#### [DIRECTIONS]
The records below hold a stretch from the line with "(62, 326) = (141, 329): none" through the line with "(258, 613) = (337, 452): turquoise"; return exactly those lines, ends included, and nothing more.

#### [SOURCE MATERIAL]
══════
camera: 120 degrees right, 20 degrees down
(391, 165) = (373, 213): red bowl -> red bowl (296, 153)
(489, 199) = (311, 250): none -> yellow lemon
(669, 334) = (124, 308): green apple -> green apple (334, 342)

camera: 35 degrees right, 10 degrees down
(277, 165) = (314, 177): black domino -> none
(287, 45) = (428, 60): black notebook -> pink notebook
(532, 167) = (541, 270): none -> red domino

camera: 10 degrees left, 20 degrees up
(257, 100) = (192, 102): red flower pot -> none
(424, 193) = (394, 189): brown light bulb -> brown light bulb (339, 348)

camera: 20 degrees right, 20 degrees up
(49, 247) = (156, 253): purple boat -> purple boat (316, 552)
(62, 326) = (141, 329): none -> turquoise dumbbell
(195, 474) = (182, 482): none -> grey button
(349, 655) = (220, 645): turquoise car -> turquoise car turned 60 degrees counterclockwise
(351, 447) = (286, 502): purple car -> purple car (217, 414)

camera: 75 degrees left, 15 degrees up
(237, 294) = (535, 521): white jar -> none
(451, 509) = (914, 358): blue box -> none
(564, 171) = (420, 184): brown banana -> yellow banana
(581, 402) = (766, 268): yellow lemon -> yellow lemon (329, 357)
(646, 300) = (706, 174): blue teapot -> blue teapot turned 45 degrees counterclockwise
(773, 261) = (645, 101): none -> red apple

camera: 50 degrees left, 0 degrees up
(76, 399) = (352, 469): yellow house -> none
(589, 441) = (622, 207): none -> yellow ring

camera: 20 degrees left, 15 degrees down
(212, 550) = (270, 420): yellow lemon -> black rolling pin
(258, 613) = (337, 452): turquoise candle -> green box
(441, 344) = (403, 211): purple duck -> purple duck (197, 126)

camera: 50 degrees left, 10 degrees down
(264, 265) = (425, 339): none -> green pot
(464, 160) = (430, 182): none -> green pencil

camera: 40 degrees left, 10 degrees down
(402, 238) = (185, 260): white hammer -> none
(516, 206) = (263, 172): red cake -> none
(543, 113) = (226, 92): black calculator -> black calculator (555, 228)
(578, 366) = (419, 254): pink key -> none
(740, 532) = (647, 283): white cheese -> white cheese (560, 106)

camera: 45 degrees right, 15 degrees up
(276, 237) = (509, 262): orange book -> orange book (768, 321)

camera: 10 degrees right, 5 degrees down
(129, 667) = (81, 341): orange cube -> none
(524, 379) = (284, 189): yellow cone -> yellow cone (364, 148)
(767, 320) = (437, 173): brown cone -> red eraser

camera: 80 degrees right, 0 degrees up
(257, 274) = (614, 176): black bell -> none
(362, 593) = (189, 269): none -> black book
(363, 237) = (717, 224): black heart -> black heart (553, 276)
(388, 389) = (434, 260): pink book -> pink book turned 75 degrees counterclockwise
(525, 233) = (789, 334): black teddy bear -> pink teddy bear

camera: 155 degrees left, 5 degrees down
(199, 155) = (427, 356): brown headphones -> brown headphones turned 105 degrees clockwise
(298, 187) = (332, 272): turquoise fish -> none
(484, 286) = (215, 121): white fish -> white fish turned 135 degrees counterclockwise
══════
#### [OUTPUT BELOW]
(62, 326) = (141, 329): none -> turquoise dumbbell
(195, 474) = (182, 482): none -> grey button
(349, 655) = (220, 645): turquoise car -> turquoise car turned 60 degrees counterclockwise
(351, 447) = (286, 502): purple car -> purple car (217, 414)

camera: 75 degrees left, 15 degrees up
(237, 294) = (535, 521): white jar -> none
(451, 509) = (914, 358): blue box -> none
(564, 171) = (420, 184): brown banana -> yellow banana
(581, 402) = (766, 268): yellow lemon -> yellow lemon (329, 357)
(646, 300) = (706, 174): blue teapot -> blue teapot turned 45 degrees counterclockwise
(773, 261) = (645, 101): none -> red apple

camera: 50 degrees left, 0 degrees up
(76, 399) = (352, 469): yellow house -> none
(589, 441) = (622, 207): none -> yellow ring

camera: 20 degrees left, 15 degrees down
(212, 550) = (270, 420): yellow lemon -> black rolling pin
(258, 613) = (337, 452): turquoise candle -> green box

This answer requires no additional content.